▸ TASK INSTRUCTIONS
Beginning with the very first line, please reproduce the entries exactly through the line containing "U3: XOR 74LS86".

Data excerpts
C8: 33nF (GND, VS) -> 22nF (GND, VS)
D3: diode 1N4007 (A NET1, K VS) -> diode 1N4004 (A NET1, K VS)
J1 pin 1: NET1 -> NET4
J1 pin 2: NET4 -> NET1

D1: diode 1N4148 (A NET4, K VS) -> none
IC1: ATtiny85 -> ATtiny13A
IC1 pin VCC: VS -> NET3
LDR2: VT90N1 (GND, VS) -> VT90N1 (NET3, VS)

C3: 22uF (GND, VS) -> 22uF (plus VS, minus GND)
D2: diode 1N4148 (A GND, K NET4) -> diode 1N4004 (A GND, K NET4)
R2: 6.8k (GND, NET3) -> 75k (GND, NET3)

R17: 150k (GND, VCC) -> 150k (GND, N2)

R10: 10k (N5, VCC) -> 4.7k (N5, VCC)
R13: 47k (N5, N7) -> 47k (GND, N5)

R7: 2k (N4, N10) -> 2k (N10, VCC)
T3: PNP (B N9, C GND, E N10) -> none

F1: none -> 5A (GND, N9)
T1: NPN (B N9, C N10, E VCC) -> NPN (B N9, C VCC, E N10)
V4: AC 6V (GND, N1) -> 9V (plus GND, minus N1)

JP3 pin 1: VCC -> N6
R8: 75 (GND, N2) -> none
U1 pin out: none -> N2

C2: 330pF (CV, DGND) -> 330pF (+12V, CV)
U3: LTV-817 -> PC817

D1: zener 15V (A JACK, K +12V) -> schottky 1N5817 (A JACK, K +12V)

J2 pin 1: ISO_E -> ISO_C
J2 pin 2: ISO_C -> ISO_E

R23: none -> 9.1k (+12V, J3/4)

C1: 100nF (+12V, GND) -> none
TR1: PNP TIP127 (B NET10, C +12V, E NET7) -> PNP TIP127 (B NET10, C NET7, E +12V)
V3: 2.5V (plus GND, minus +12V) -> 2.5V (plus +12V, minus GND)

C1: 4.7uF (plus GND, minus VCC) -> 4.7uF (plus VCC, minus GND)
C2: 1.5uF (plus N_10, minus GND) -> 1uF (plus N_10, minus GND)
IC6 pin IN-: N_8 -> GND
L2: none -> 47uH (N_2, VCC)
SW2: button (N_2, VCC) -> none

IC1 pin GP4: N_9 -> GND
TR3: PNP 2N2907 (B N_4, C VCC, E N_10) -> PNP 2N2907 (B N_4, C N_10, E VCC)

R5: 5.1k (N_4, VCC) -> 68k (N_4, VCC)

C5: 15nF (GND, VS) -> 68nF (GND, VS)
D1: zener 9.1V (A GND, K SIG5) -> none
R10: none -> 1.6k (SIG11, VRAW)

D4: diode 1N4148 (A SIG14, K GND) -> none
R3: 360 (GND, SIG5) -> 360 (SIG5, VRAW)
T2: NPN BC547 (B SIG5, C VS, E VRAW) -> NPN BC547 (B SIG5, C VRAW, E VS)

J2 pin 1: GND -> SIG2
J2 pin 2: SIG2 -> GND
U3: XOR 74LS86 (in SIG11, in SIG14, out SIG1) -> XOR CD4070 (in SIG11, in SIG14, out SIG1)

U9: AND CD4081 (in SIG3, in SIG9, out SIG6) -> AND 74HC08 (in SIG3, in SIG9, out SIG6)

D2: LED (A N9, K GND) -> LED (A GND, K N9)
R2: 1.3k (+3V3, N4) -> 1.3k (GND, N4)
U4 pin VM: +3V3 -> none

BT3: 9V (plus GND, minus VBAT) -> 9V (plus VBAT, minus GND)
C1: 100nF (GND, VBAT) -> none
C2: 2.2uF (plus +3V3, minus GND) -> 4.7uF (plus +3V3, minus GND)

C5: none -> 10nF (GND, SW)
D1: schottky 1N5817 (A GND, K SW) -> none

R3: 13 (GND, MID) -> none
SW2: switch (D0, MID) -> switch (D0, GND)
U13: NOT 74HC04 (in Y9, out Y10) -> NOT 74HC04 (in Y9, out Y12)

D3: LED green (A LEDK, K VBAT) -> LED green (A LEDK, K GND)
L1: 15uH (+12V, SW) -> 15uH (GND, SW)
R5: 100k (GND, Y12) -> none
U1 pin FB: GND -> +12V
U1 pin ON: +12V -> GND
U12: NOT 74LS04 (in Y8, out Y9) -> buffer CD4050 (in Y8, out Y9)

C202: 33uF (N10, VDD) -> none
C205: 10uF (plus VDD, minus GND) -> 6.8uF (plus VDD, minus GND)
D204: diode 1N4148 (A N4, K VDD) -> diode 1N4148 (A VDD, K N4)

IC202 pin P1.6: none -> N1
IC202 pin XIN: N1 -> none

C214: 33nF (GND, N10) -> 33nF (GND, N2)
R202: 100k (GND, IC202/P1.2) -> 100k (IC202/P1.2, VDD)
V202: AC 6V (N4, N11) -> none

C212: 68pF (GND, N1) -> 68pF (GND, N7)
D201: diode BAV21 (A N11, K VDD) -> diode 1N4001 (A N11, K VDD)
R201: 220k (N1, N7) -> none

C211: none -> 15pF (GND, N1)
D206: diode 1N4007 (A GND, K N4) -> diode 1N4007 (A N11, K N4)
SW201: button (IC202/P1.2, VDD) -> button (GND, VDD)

▸ WRITTEN REPLY
C8: 33nF (GND, VS) -> 22nF (GND, VS)
D3: diode 1N4007 (A NET1, K VS) -> diode 1N4004 (A NET1, K VS)
J1 pin 1: NET1 -> NET4
J1 pin 2: NET4 -> NET1

D1: diode 1N4148 (A NET4, K VS) -> none
IC1: ATtiny85 -> ATtiny13A
IC1 pin VCC: VS -> NET3
LDR2: VT90N1 (GND, VS) -> VT90N1 (NET3, VS)

C3: 22uF (GND, VS) -> 22uF (plus VS, minus GND)
D2: diode 1N4148 (A GND, K NET4) -> diode 1N4004 (A GND, K NET4)
R2: 6.8k (GND, NET3) -> 75k (GND, NET3)

R17: 150k (GND, VCC) -> 150k (GND, N2)

R10: 10k (N5, VCC) -> 4.7k (N5, VCC)
R13: 47k (N5, N7) -> 47k (GND, N5)

R7: 2k (N4, N10) -> 2k (N10, VCC)
T3: PNP (B N9, C GND, E N10) -> none

F1: none -> 5A (GND, N9)
T1: NPN (B N9, C N10, E VCC) -> NPN (B N9, C VCC, E N10)
V4: AC 6V (GND, N1) -> 9V (plus GND, minus N1)

JP3 pin 1: VCC -> N6
R8: 75 (GND, N2) -> none
U1 pin out: none -> N2

C2: 330pF (CV, DGND) -> 330pF (+12V, CV)
U3: LTV-817 -> PC817

D1: zener 15V (A JACK, K +12V) -> schottky 1N5817 (A JACK, K +12V)

J2 pin 1: ISO_E -> ISO_C
J2 pin 2: ISO_C -> ISO_E

R23: none -> 9.1k (+12V, J3/4)

C1: 100nF (+12V, GND) -> none
TR1: PNP TIP127 (B NET10, C +12V, E NET7) -> PNP TIP127 (B NET10, C NET7, E +12V)
V3: 2.5V (plus GND, minus +12V) -> 2.5V (plus +12V, minus GND)

C1: 4.7uF (plus GND, minus VCC) -> 4.7uF (plus VCC, minus GND)
C2: 1.5uF (plus N_10, minus GND) -> 1uF (plus N_10, minus GND)
IC6 pin IN-: N_8 -> GND
L2: none -> 47uH (N_2, VCC)
SW2: button (N_2, VCC) -> none

IC1 pin GP4: N_9 -> GND
TR3: PNP 2N2907 (B N_4, C VCC, E N_10) -> PNP 2N2907 (B N_4, C N_10, E VCC)

R5: 5.1k (N_4, VCC) -> 68k (N_4, VCC)

C5: 15nF (GND, VS) -> 68nF (GND, VS)
D1: zener 9.1V (A GND, K SIG5) -> none
R10: none -> 1.6k (SIG11, VRAW)

D4: diode 1N4148 (A SIG14, K GND) -> none
R3: 360 (GND, SIG5) -> 360 (SIG5, VRAW)
T2: NPN BC547 (B SIG5, C VS, E VRAW) -> NPN BC547 (B SIG5, C VRAW, E VS)

J2 pin 1: GND -> SIG2
J2 pin 2: SIG2 -> GND
U3: XOR 74LS86 (in SIG11, in SIG14, out SIG1) -> XOR CD4070 (in SIG11, in SIG14, out SIG1)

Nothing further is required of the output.